* [DESCRIPTION OF THE TASK]
Please output exactly the part of the records below that opens with the line containing "C11: 1nF (SPK, VEXT) -> none" and closes with the line containing "U203 pin SDA: SDA -> SCL", both lines included, and nothing else.

* [TASK MATERIAL]
★ ★ ★

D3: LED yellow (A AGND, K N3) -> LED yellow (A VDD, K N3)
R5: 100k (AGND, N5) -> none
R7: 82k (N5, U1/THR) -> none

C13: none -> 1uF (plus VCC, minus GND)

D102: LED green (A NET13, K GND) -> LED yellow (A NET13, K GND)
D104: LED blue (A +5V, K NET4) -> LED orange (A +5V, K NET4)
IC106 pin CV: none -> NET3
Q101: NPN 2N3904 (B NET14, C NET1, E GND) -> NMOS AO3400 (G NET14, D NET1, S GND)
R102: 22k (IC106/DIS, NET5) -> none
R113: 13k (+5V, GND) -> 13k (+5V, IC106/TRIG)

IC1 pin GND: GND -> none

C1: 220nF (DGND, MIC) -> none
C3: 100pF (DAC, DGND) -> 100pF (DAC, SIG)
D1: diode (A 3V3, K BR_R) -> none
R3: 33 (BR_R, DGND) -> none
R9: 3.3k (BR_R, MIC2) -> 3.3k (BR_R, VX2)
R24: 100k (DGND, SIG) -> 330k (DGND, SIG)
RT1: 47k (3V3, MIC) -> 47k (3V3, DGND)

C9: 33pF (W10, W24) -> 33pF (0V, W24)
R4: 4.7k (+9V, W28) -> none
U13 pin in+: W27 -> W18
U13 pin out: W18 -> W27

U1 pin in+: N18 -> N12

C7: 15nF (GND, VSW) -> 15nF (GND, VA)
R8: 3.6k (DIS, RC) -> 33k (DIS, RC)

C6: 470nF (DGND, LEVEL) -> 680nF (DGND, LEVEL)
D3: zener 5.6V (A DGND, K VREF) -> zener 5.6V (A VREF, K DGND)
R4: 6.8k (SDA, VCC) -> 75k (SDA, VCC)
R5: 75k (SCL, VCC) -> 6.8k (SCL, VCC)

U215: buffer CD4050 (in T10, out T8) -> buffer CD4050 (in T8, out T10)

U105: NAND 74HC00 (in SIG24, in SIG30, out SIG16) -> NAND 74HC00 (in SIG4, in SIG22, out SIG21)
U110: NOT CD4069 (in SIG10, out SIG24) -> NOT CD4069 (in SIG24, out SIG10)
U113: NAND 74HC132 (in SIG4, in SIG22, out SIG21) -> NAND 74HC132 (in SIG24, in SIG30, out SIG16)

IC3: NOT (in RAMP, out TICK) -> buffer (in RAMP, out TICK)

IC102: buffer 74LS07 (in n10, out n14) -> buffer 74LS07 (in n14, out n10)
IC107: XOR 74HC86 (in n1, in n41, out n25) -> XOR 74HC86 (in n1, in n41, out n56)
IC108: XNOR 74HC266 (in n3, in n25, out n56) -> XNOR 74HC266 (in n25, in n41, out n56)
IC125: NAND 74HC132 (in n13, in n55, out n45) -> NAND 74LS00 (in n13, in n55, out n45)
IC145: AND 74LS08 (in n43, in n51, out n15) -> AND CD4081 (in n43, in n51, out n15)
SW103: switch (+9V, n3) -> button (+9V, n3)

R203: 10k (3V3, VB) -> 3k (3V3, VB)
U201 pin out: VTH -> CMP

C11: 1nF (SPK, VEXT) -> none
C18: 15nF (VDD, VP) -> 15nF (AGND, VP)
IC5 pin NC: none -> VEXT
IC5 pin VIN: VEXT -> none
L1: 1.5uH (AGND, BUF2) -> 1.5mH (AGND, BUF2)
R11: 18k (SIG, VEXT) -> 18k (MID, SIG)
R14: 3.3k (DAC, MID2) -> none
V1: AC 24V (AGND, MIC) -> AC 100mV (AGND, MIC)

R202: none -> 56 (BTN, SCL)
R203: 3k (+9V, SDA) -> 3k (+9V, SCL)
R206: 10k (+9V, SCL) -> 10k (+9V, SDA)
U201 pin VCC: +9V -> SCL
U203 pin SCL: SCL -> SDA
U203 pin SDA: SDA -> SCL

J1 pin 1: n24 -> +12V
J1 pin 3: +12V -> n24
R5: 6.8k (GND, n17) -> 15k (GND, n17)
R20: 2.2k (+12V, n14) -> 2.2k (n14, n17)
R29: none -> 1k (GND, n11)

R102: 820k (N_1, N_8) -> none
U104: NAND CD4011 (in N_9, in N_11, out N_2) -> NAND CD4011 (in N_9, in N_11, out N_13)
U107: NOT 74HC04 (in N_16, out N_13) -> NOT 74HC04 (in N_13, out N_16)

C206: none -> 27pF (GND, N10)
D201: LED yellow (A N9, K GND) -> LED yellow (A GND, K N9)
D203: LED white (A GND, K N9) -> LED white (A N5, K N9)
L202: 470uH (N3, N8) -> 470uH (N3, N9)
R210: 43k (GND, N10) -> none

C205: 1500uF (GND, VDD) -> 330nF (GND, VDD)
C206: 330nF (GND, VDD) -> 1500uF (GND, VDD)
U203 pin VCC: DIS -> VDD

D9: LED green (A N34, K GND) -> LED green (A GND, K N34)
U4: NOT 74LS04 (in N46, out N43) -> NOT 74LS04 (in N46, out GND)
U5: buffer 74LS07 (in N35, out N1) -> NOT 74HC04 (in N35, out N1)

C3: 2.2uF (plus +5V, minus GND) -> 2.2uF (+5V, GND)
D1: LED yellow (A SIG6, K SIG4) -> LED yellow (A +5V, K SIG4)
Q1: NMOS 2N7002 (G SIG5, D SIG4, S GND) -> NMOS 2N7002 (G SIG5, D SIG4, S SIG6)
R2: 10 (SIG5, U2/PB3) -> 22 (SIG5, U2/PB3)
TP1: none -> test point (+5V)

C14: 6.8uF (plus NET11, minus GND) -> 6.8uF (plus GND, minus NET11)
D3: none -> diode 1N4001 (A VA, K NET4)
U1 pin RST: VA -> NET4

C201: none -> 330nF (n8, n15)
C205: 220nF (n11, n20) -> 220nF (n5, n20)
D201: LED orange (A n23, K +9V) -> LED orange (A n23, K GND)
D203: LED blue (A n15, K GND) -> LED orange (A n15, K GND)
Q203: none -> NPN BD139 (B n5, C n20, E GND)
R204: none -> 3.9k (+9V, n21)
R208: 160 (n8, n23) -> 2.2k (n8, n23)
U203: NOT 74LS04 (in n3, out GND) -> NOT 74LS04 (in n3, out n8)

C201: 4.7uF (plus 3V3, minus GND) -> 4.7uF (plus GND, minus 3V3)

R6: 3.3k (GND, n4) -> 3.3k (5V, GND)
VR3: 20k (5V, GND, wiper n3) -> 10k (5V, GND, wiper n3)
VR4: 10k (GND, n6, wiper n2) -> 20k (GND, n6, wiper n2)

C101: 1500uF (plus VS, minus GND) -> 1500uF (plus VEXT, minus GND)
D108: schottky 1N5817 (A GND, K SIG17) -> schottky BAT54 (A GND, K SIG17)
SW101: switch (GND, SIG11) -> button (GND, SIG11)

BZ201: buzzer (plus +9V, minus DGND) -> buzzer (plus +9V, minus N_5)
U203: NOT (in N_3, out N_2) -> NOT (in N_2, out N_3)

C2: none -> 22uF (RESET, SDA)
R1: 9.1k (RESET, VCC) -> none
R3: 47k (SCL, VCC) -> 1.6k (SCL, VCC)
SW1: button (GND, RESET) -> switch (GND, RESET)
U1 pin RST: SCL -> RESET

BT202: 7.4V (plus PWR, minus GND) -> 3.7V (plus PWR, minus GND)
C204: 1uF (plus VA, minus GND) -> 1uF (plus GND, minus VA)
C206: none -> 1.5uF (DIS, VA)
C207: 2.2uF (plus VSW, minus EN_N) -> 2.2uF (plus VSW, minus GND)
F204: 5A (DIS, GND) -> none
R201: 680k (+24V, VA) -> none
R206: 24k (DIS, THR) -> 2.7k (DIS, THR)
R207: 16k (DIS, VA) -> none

★ ★ ★

* [RESPONSE TO THE EXERCISE]
C11: 1nF (SPK, VEXT) -> none
C18: 15nF (VDD, VP) -> 15nF (AGND, VP)
IC5 pin NC: none -> VEXT
IC5 pin VIN: VEXT -> none
L1: 1.5uH (AGND, BUF2) -> 1.5mH (AGND, BUF2)
R11: 18k (SIG, VEXT) -> 18k (MID, SIG)
R14: 3.3k (DAC, MID2) -> none
V1: AC 24V (AGND, MIC) -> AC 100mV (AGND, MIC)

R202: none -> 56 (BTN, SCL)
R203: 3k (+9V, SDA) -> 3k (+9V, SCL)
R206: 10k (+9V, SCL) -> 10k (+9V, SDA)
U201 pin VCC: +9V -> SCL
U203 pin SCL: SCL -> SDA
U203 pin SDA: SDA -> SCL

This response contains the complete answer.